::: Input
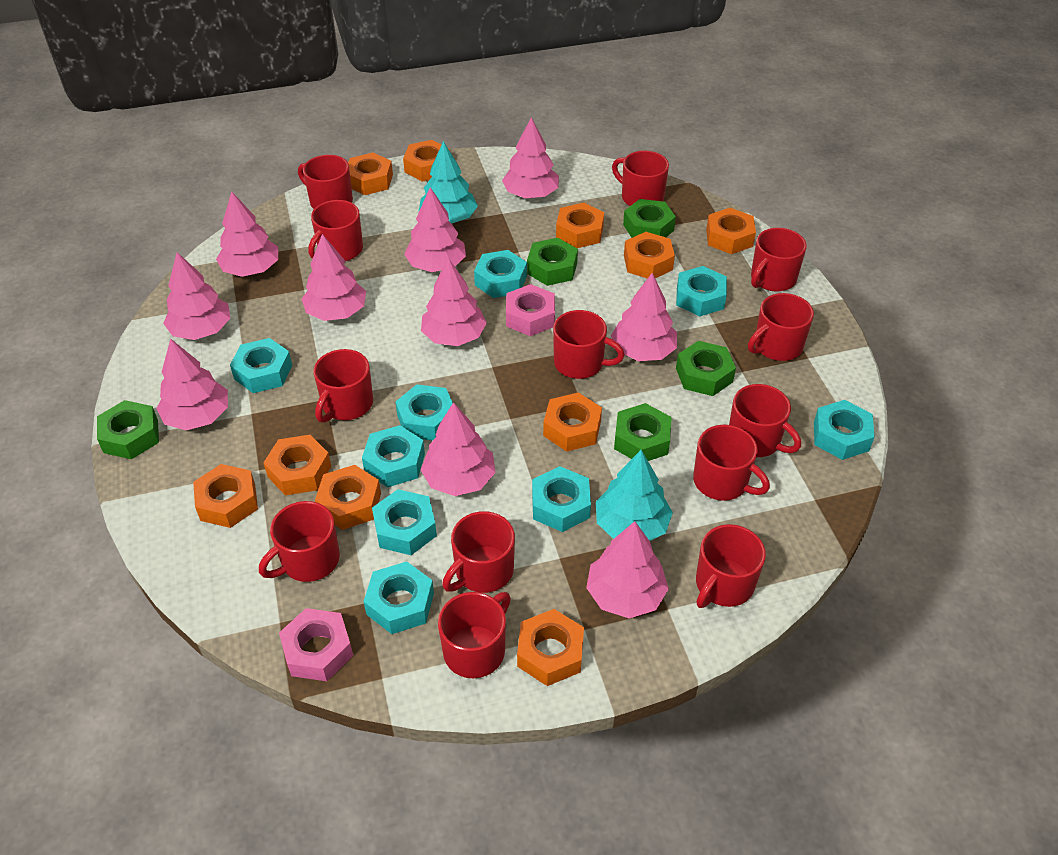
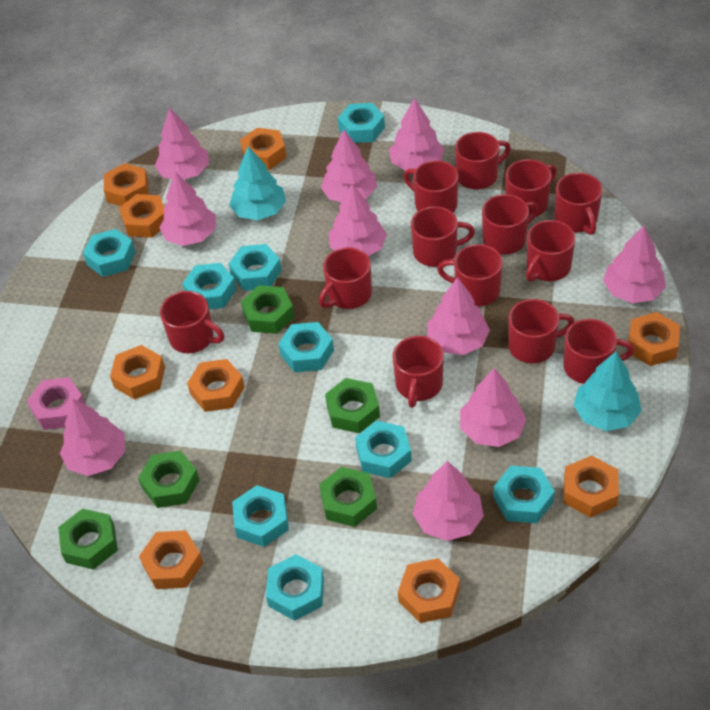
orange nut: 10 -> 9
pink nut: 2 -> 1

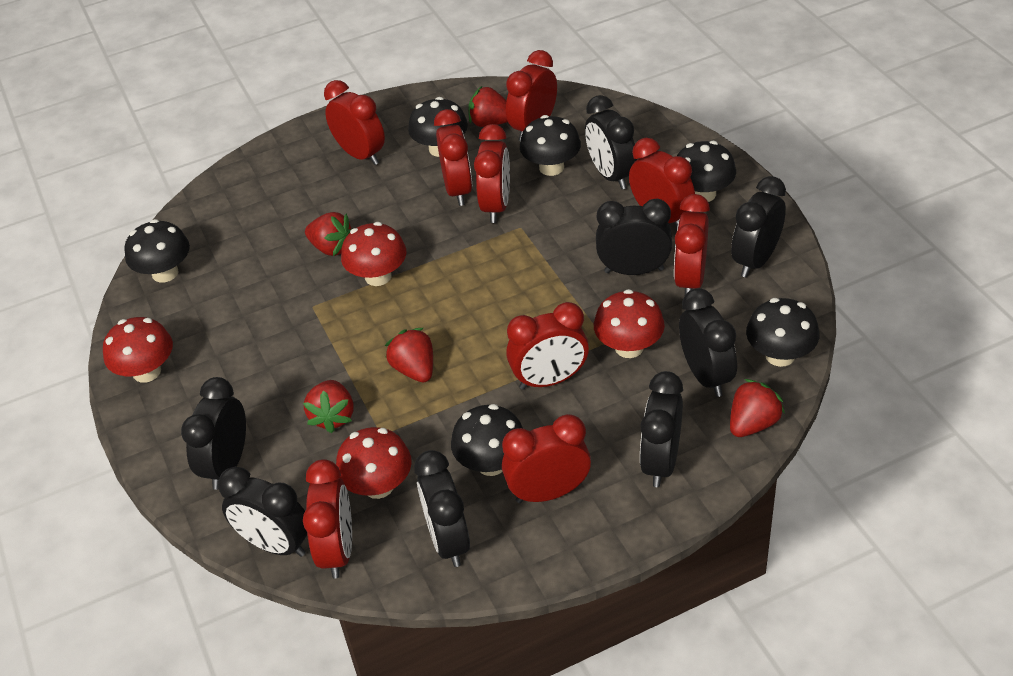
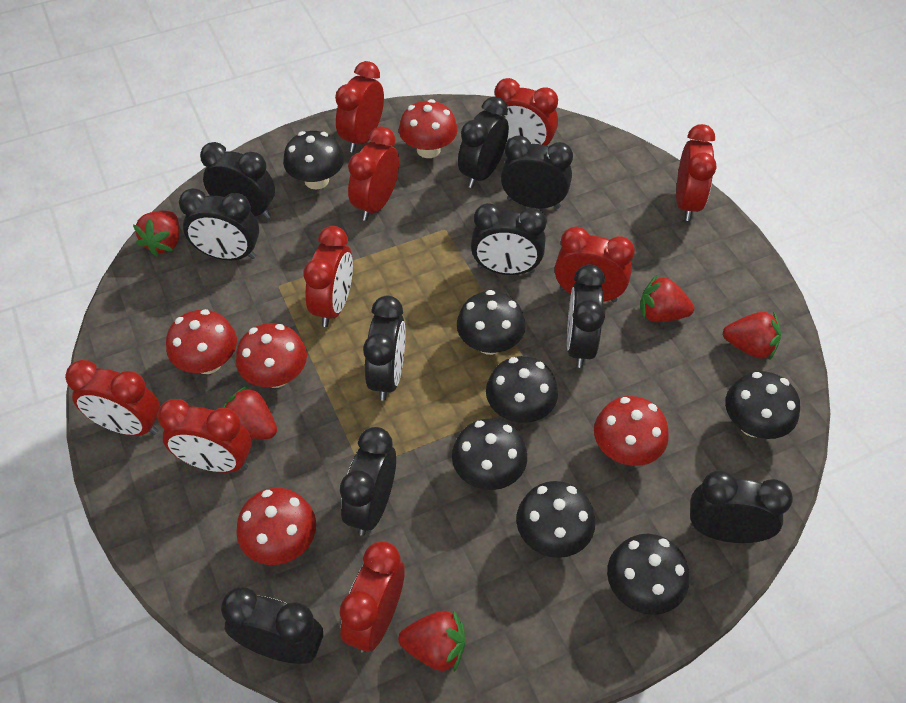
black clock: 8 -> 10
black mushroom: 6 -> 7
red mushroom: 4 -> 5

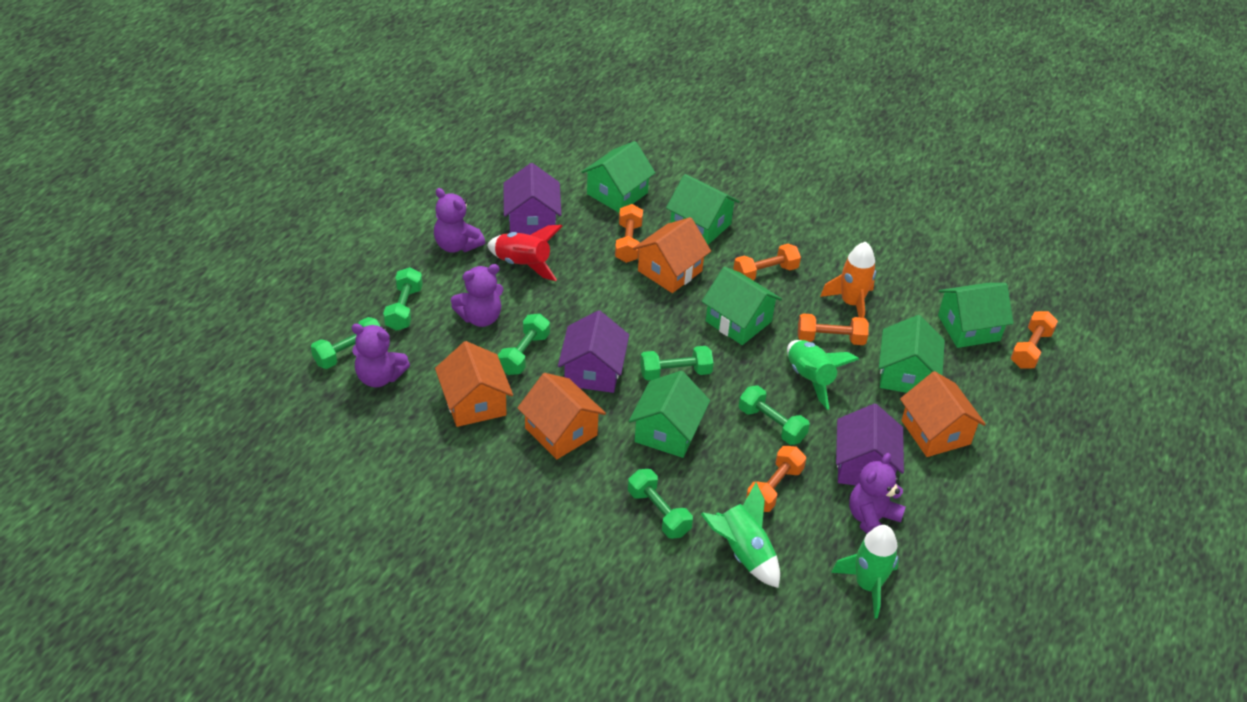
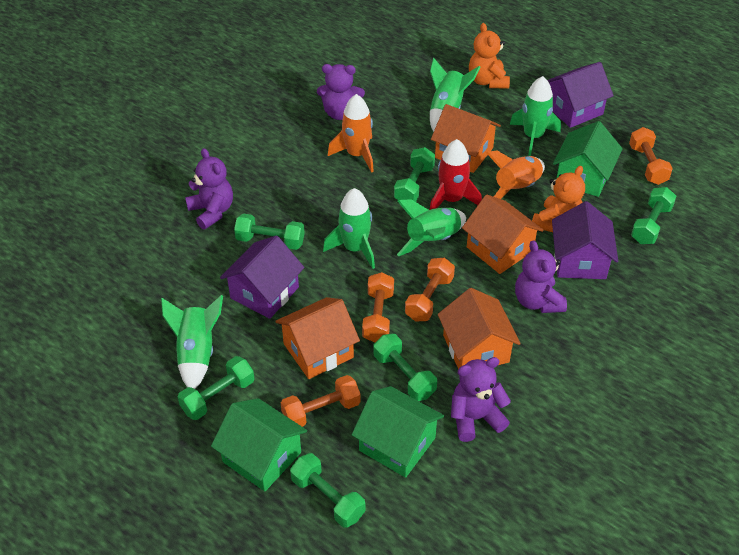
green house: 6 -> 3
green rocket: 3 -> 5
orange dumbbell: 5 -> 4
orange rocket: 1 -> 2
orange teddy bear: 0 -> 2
::::::
Assignment: Print exactly the lines of the records from the one containing "green house: 6 -> 3" through the end, and nothing besides them.

The completed task:
green house: 6 -> 3
green rocket: 3 -> 5
orange dumbbell: 5 -> 4
orange rocket: 1 -> 2
orange teddy bear: 0 -> 2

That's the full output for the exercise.